• _Work required_
Among the entries below, retype exactly the lines starting with the one with "pink triangle: moved 4 px left, 7 px down" and going on through the one with "red square: rotated", but not the pictures.

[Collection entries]

---------------

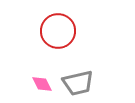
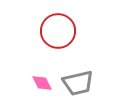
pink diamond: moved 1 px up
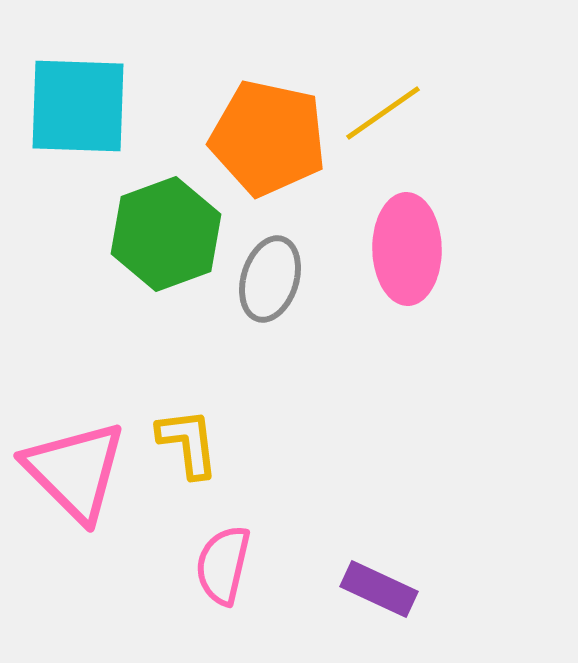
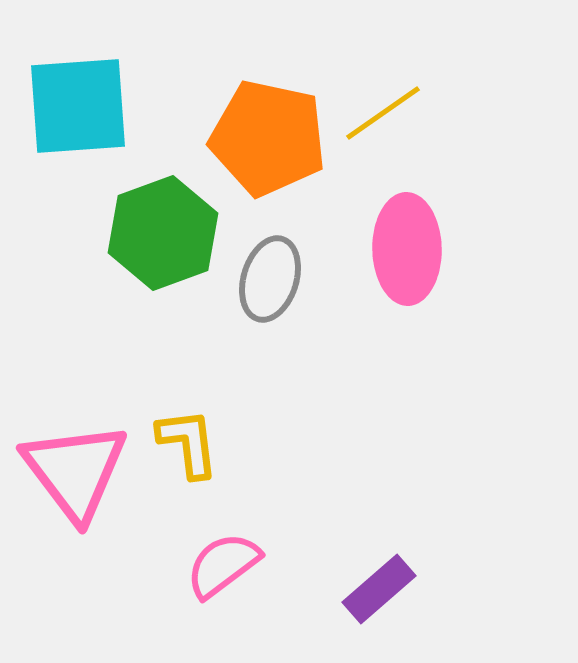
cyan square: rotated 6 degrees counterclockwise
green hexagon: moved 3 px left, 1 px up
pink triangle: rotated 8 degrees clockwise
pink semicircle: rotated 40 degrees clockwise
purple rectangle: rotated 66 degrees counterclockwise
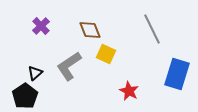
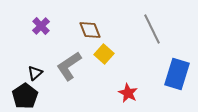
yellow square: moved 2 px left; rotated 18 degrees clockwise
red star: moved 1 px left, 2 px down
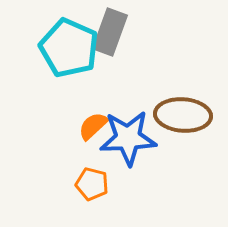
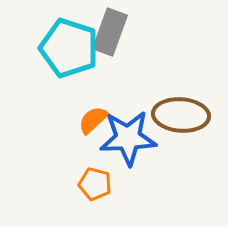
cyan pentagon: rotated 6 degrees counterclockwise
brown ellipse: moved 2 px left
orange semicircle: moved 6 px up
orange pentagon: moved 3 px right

---------------

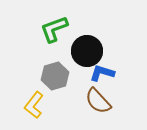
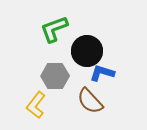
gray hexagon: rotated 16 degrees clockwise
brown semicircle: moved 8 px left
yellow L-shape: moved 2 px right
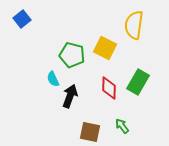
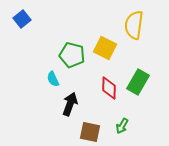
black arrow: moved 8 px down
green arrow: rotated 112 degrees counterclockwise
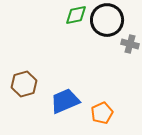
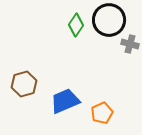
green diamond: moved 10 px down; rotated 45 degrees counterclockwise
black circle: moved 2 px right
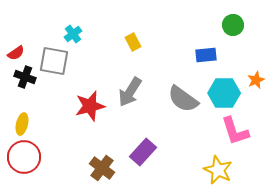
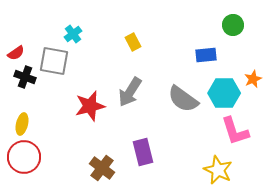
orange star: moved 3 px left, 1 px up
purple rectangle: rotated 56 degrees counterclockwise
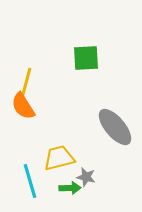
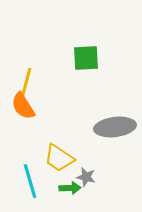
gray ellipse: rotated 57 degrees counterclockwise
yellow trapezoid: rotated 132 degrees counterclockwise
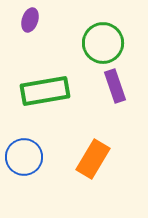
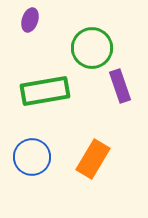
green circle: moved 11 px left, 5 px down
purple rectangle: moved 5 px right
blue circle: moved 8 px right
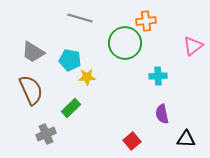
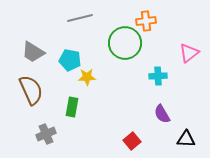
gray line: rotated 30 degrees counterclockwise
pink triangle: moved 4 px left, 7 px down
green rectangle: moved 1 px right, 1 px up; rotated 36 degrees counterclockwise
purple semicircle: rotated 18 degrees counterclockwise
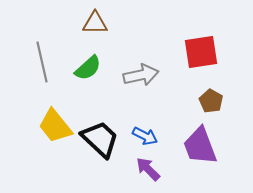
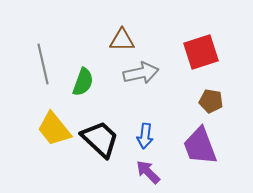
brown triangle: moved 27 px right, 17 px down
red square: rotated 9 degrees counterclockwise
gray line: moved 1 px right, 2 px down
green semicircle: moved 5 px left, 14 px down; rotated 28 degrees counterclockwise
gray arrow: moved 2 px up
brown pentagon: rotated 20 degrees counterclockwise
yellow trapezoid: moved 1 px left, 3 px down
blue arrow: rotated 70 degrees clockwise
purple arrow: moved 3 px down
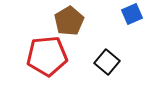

---------------

• _Answer box_
pink triangle: moved 4 px left, 7 px down
green rectangle: moved 1 px right, 1 px up; rotated 36 degrees counterclockwise
purple semicircle: rotated 18 degrees counterclockwise
brown triangle: moved 27 px right, 17 px down
red square: rotated 9 degrees counterclockwise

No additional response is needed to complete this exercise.